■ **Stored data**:
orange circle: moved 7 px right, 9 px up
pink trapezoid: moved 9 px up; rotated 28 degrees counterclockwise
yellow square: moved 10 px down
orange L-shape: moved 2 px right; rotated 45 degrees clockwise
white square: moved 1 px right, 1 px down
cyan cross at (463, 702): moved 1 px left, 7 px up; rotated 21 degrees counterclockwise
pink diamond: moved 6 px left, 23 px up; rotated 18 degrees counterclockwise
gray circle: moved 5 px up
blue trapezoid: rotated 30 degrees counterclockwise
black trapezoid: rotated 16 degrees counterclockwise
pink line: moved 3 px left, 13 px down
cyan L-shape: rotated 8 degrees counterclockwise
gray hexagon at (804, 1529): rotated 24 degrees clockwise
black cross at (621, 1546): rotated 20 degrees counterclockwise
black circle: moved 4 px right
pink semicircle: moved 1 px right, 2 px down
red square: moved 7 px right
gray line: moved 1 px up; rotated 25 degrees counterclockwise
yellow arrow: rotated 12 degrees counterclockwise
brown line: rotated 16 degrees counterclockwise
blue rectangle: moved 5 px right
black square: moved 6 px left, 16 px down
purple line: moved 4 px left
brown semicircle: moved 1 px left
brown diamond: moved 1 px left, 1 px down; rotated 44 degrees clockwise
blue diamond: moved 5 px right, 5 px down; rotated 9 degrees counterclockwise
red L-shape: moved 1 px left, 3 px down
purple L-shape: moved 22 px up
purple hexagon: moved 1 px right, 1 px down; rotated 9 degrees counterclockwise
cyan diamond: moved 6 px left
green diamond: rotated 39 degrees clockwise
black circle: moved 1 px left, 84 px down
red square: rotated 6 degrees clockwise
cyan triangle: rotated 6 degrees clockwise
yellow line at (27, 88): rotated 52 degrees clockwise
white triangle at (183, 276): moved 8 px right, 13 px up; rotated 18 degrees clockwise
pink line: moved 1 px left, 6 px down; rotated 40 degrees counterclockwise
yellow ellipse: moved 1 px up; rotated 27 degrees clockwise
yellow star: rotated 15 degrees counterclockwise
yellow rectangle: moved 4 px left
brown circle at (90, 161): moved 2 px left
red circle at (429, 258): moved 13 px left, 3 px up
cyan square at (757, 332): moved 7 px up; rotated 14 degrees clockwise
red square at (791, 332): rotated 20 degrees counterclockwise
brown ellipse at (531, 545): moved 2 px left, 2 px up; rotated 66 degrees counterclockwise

■ **EXERCISE TASK**:
Please write out all of the entries above word for word.

■ **FULL ANSWER**:
orange circle: moved 7 px right, 9 px up
pink trapezoid: moved 9 px up; rotated 28 degrees counterclockwise
yellow square: moved 10 px down
orange L-shape: moved 2 px right; rotated 45 degrees clockwise
white square: moved 1 px right, 1 px down
cyan cross at (463, 702): moved 1 px left, 7 px up; rotated 21 degrees counterclockwise
pink diamond: moved 6 px left, 23 px up; rotated 18 degrees counterclockwise
gray circle: moved 5 px up
blue trapezoid: rotated 30 degrees counterclockwise
black trapezoid: rotated 16 degrees counterclockwise
pink line: moved 3 px left, 13 px down
cyan L-shape: rotated 8 degrees counterclockwise
gray hexagon at (804, 1529): rotated 24 degrees clockwise
black cross at (621, 1546): rotated 20 degrees counterclockwise
black circle: moved 4 px right
pink semicircle: moved 1 px right, 2 px down
red square: moved 7 px right
gray line: moved 1 px up; rotated 25 degrees counterclockwise
yellow arrow: rotated 12 degrees counterclockwise
brown line: rotated 16 degrees counterclockwise
blue rectangle: moved 5 px right
black square: moved 6 px left, 16 px down
purple line: moved 4 px left
brown semicircle: moved 1 px left
brown diamond: moved 1 px left, 1 px down; rotated 44 degrees clockwise
blue diamond: moved 5 px right, 5 px down; rotated 9 degrees counterclockwise
red L-shape: moved 1 px left, 3 px down
purple L-shape: moved 22 px up
purple hexagon: moved 1 px right, 1 px down; rotated 9 degrees counterclockwise
cyan diamond: moved 6 px left
green diamond: rotated 39 degrees clockwise
black circle: moved 1 px left, 84 px down
red square: rotated 6 degrees clockwise
cyan triangle: rotated 6 degrees clockwise
yellow line at (27, 88): rotated 52 degrees clockwise
white triangle at (183, 276): moved 8 px right, 13 px up; rotated 18 degrees clockwise
pink line: moved 1 px left, 6 px down; rotated 40 degrees counterclockwise
yellow ellipse: moved 1 px up; rotated 27 degrees clockwise
yellow star: rotated 15 degrees counterclockwise
yellow rectangle: moved 4 px left
brown circle at (90, 161): moved 2 px left
red circle at (429, 258): moved 13 px left, 3 px up
cyan square at (757, 332): moved 7 px up; rotated 14 degrees clockwise
red square at (791, 332): rotated 20 degrees counterclockwise
brown ellipse at (531, 545): moved 2 px left, 2 px up; rotated 66 degrees counterclockwise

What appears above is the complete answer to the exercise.